(Content revision data)

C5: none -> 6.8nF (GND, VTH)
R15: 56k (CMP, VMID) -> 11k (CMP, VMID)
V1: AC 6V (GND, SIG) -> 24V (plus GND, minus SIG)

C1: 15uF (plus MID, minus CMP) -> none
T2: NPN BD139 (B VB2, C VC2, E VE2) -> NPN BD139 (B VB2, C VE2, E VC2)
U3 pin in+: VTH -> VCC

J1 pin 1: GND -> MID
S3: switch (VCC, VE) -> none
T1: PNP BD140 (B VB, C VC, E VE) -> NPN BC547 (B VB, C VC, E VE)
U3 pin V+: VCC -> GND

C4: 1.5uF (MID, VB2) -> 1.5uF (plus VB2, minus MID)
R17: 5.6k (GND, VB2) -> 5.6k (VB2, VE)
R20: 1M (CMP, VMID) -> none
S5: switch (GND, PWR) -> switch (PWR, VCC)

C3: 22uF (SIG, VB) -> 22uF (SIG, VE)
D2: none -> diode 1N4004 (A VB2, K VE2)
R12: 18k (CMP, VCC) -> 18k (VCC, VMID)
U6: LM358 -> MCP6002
...
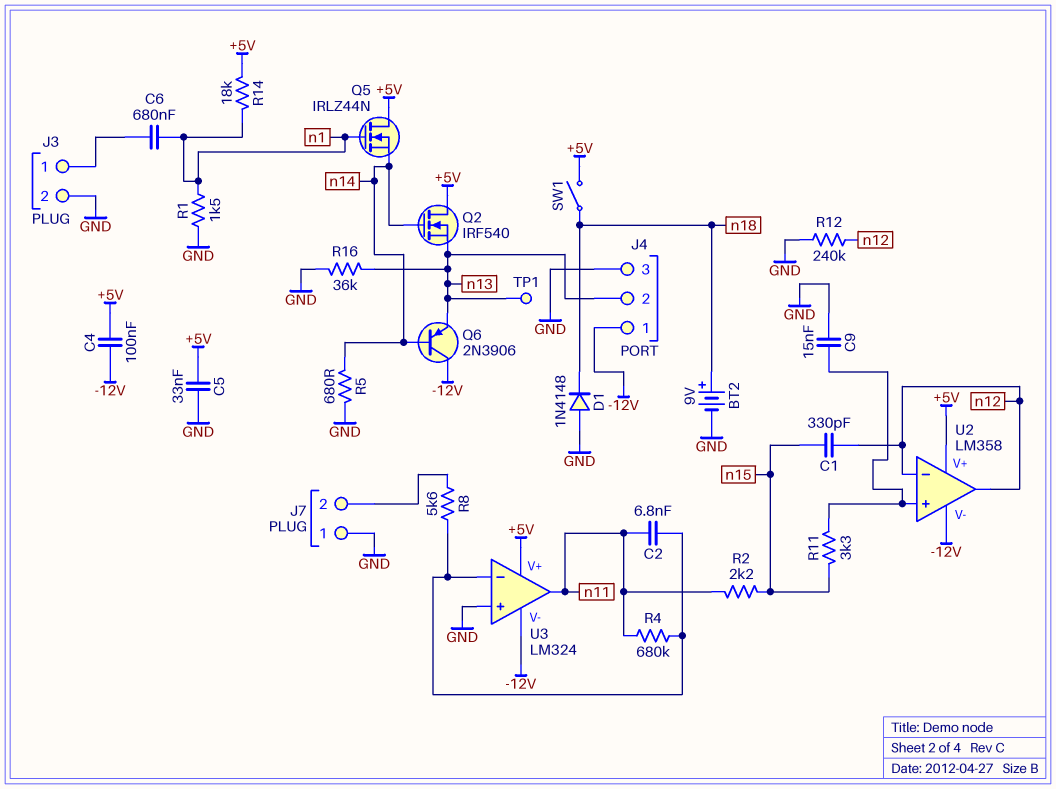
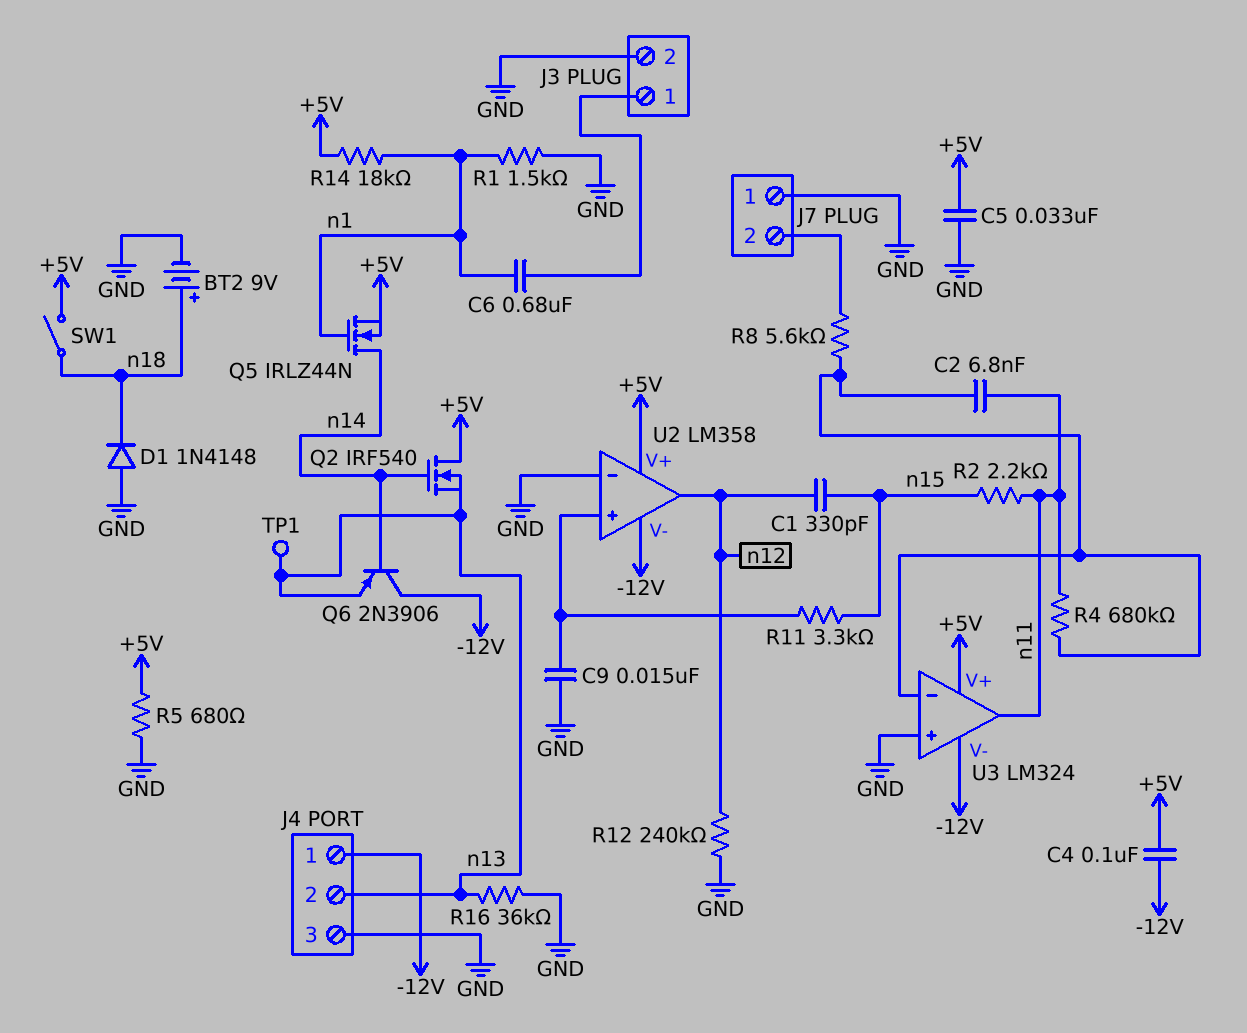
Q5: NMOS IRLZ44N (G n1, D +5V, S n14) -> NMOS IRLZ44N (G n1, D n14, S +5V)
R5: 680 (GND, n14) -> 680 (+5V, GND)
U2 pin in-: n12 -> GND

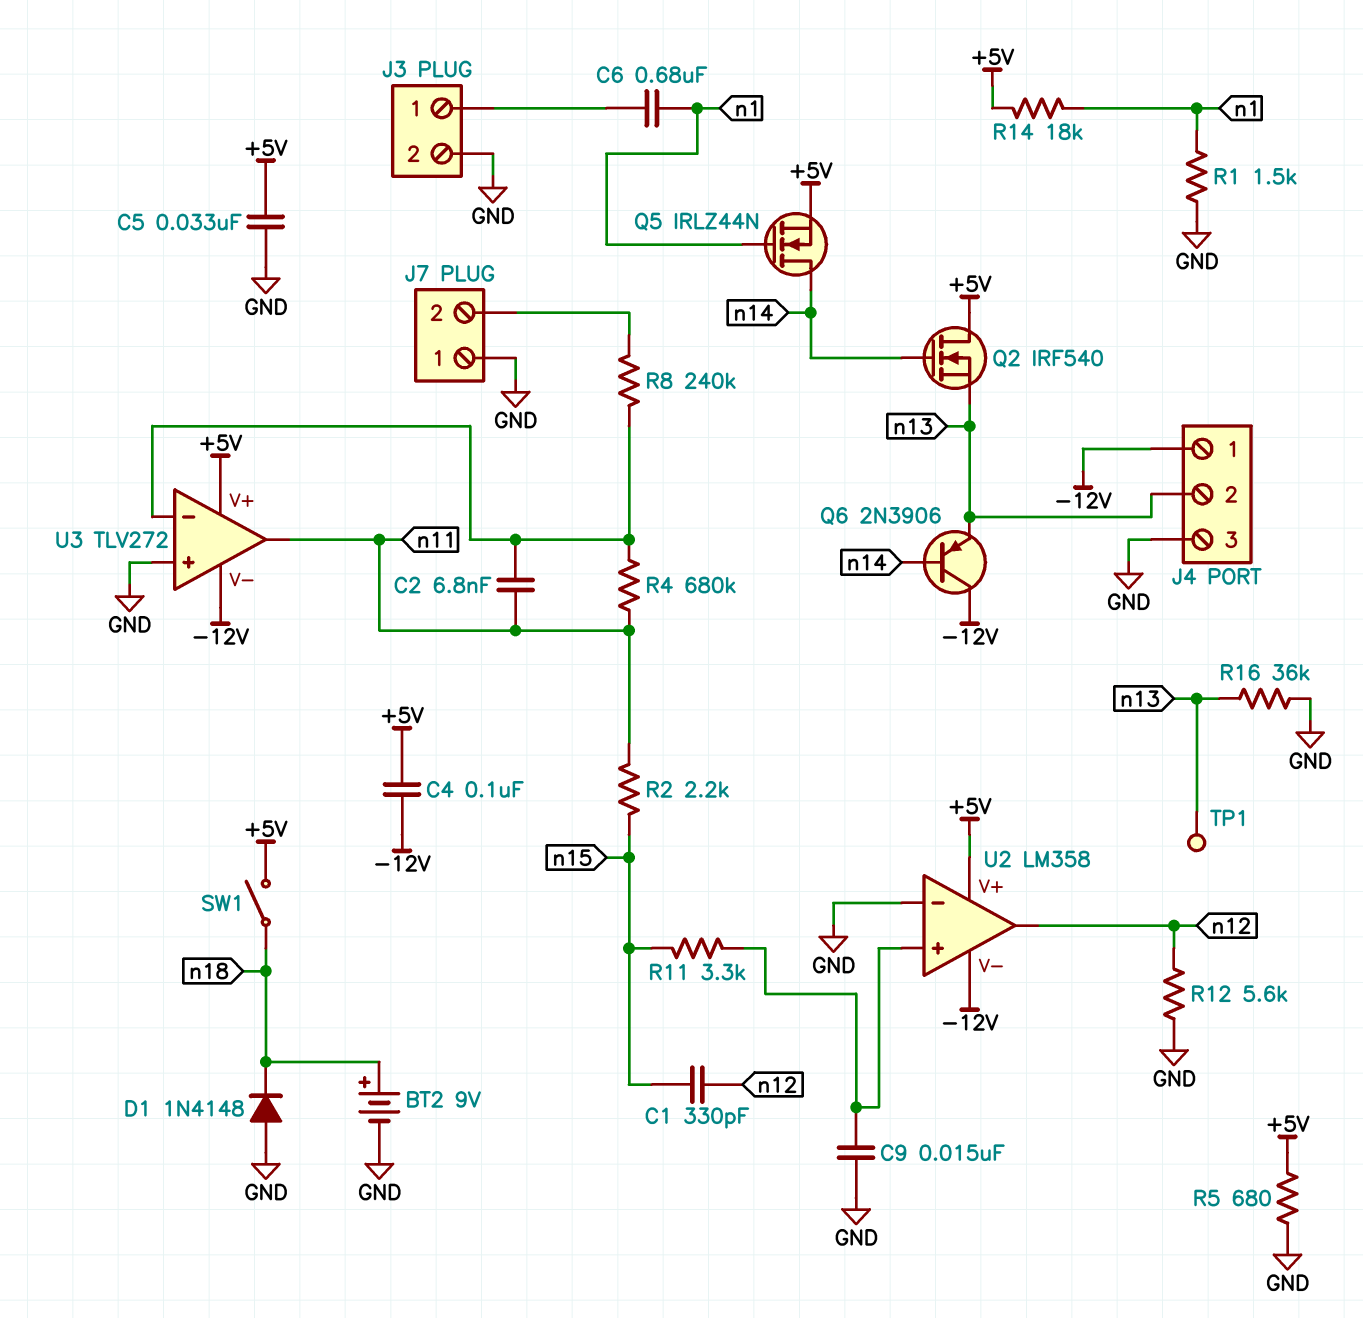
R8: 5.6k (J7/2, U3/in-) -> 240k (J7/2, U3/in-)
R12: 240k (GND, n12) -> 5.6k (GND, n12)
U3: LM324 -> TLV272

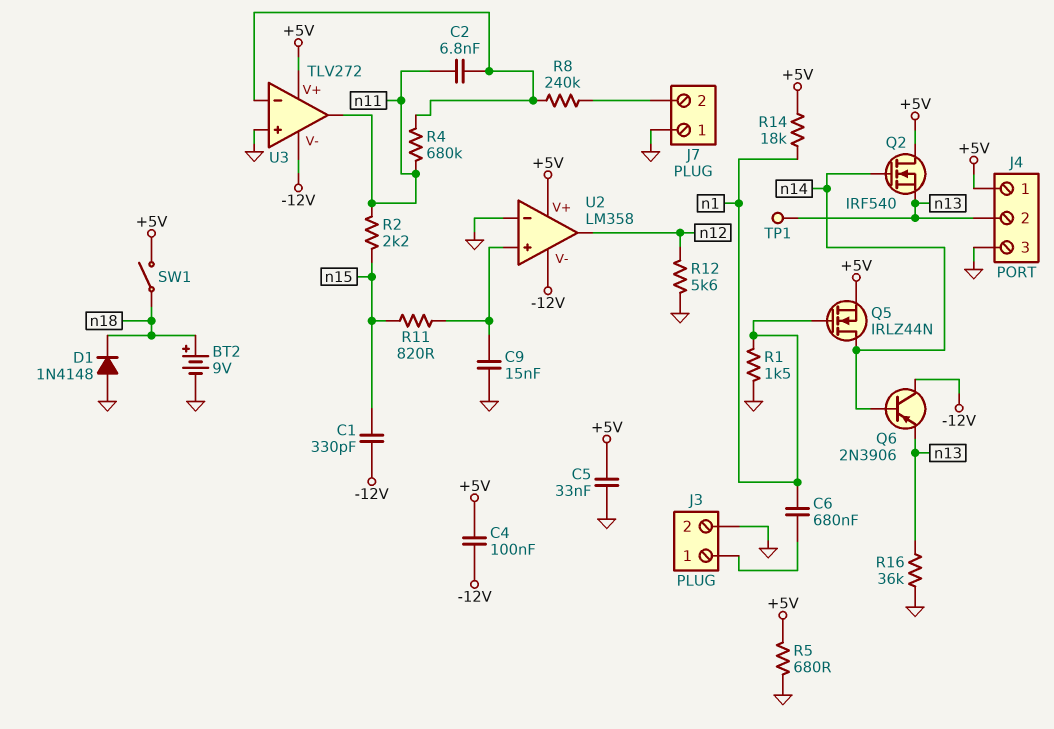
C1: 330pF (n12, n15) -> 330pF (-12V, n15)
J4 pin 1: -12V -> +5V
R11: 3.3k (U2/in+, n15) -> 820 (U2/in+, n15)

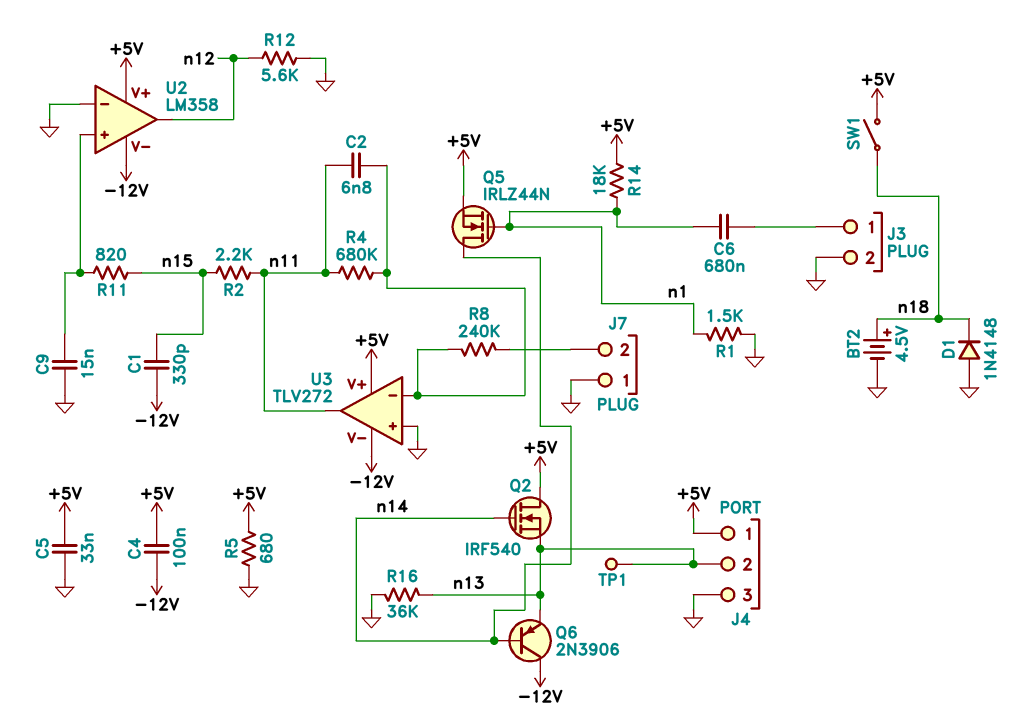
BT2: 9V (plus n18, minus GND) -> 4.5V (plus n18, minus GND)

- [Your assignment]:
Above are the entries. Copy exactly the part that opens with the line containing "C4: 1.5uF (MID, VB2)" and closes with the line containing "U6: LM358 -> MCP6002", and no more.

- [Solution for this task]:
C4: 1.5uF (MID, VB2) -> 1.5uF (plus VB2, minus MID)
R17: 5.6k (GND, VB2) -> 5.6k (VB2, VE)
R20: 1M (CMP, VMID) -> none
S5: switch (GND, PWR) -> switch (PWR, VCC)

C3: 22uF (SIG, VB) -> 22uF (SIG, VE)
D2: none -> diode 1N4004 (A VB2, K VE2)
R12: 18k (CMP, VCC) -> 18k (VCC, VMID)
U6: LM358 -> MCP6002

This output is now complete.